**Assignment**
Copy every line that contains the string "green" from the entries below.

**Exercise materials**
§
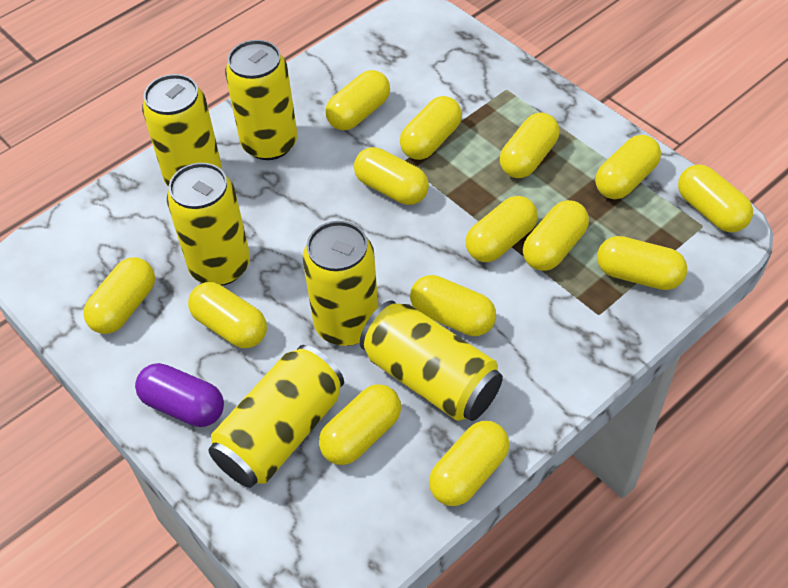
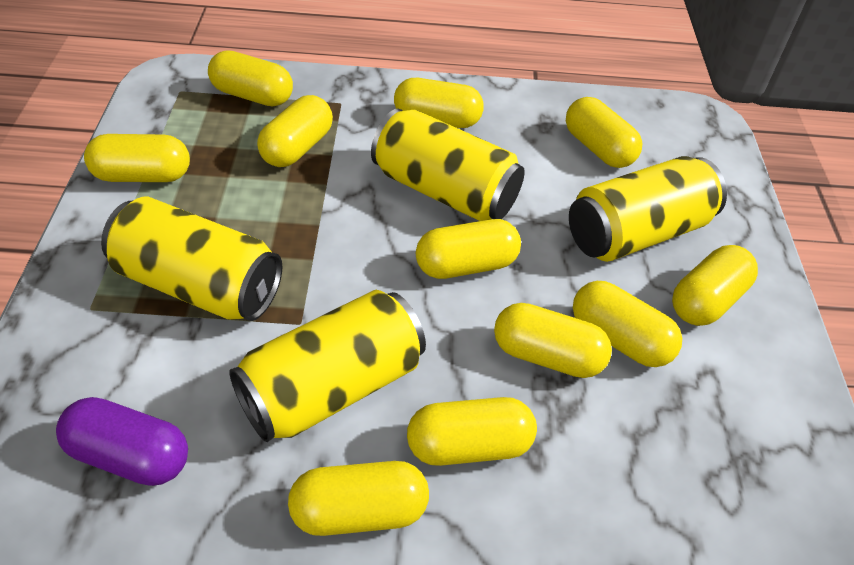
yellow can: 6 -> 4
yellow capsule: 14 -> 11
§
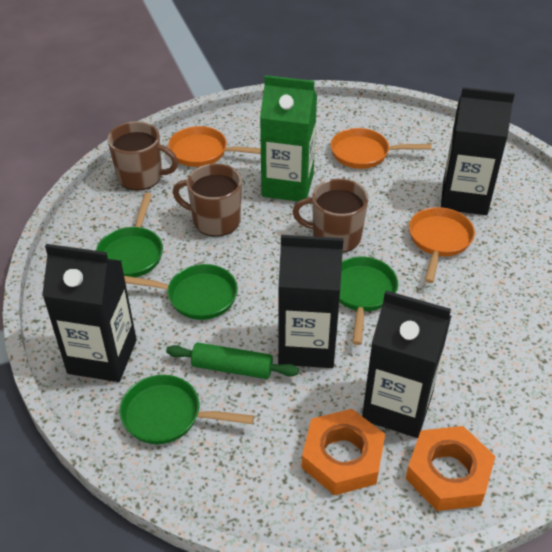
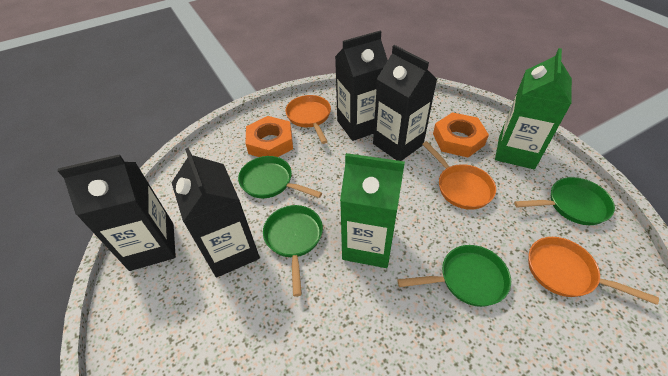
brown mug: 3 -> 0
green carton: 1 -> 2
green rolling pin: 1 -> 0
§
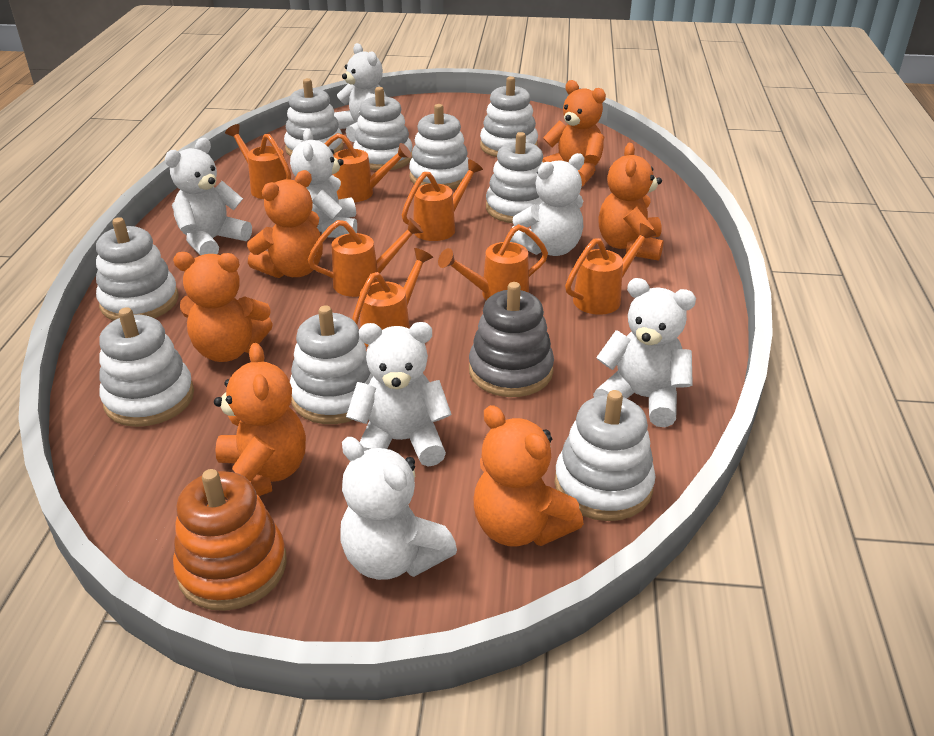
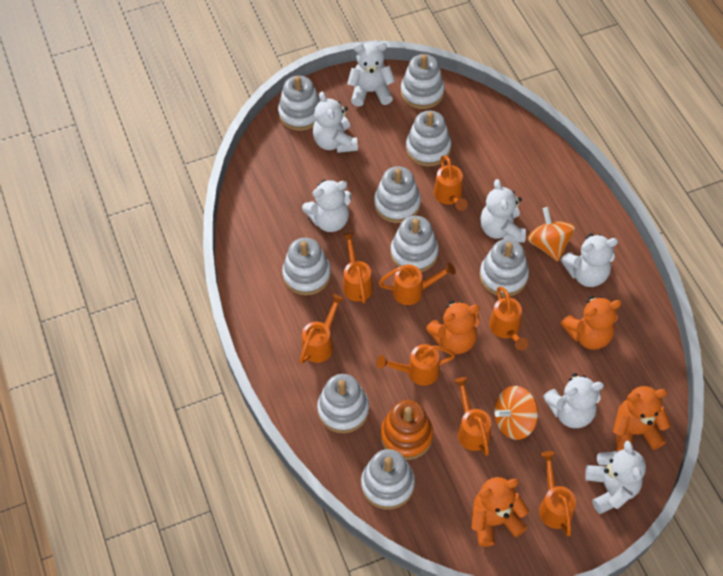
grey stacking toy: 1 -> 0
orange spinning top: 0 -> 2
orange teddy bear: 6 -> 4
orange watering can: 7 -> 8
§
**Output of the exercise**
green carton: 1 -> 2
green rolling pin: 1 -> 0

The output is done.